** Work request **
Once you find the line with "(471, 289) = (334, 450): brown" in the entries below, return exactly every line from it through the line with "(636, 288) = (481, 528): orange".

** Information **

****************************************

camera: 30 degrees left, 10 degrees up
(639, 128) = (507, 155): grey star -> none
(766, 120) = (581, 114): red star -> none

****************************************

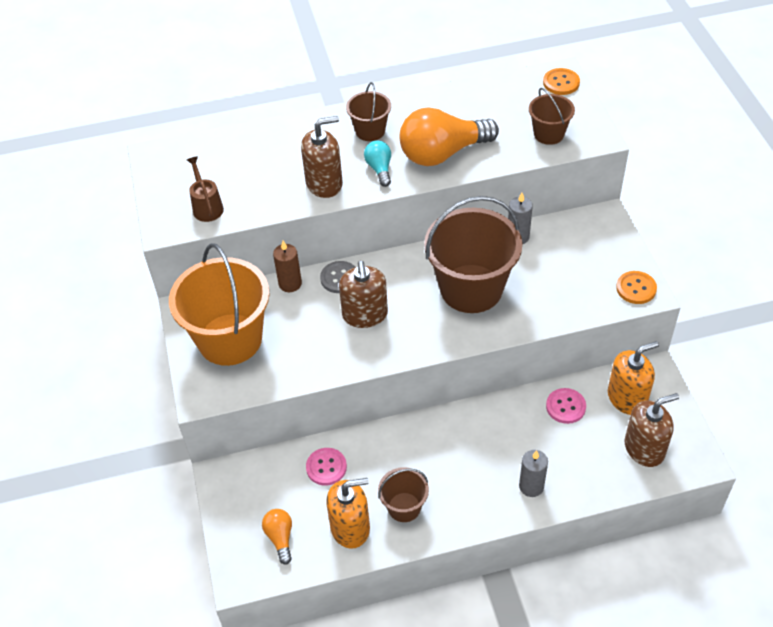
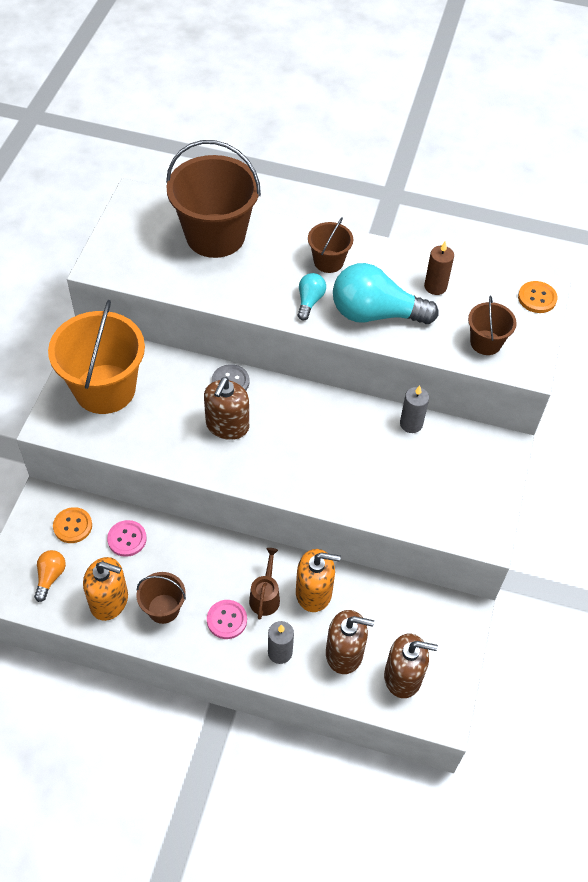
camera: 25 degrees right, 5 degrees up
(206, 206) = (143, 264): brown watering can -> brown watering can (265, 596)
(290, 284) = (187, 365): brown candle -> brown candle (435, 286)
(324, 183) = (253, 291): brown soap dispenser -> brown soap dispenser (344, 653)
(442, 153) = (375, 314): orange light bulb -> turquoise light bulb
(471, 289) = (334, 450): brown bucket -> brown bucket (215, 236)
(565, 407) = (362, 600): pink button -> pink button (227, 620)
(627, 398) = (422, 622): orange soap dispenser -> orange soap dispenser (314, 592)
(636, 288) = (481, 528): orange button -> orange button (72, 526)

****************************************

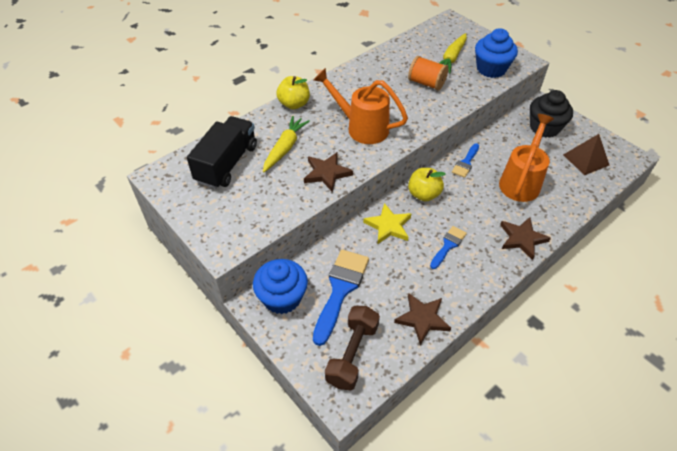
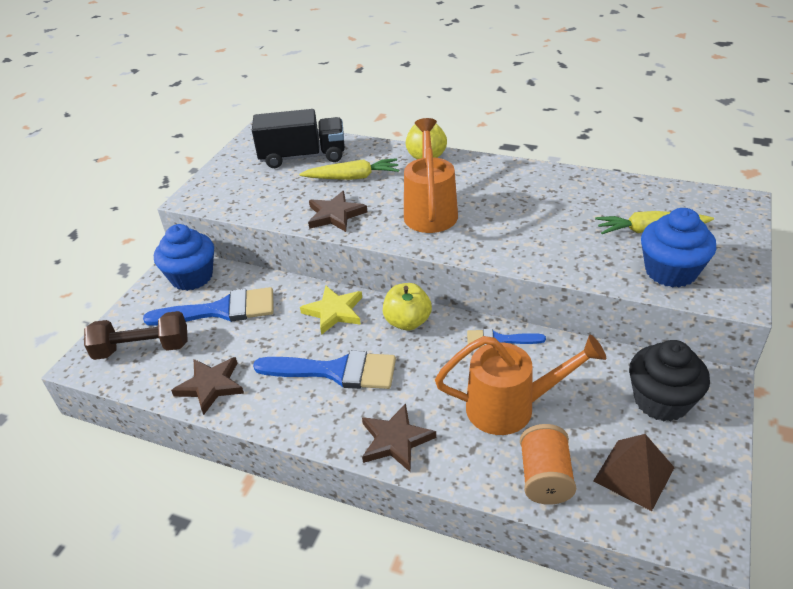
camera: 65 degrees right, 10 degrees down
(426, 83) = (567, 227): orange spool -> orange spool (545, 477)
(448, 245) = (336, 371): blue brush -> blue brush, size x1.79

****************************************

** Response box **
(471, 289) = (334, 450): brown bucket -> brown bucket (215, 236)
(565, 407) = (362, 600): pink button -> pink button (227, 620)
(627, 398) = (422, 622): orange soap dispenser -> orange soap dispenser (314, 592)
(636, 288) = (481, 528): orange button -> orange button (72, 526)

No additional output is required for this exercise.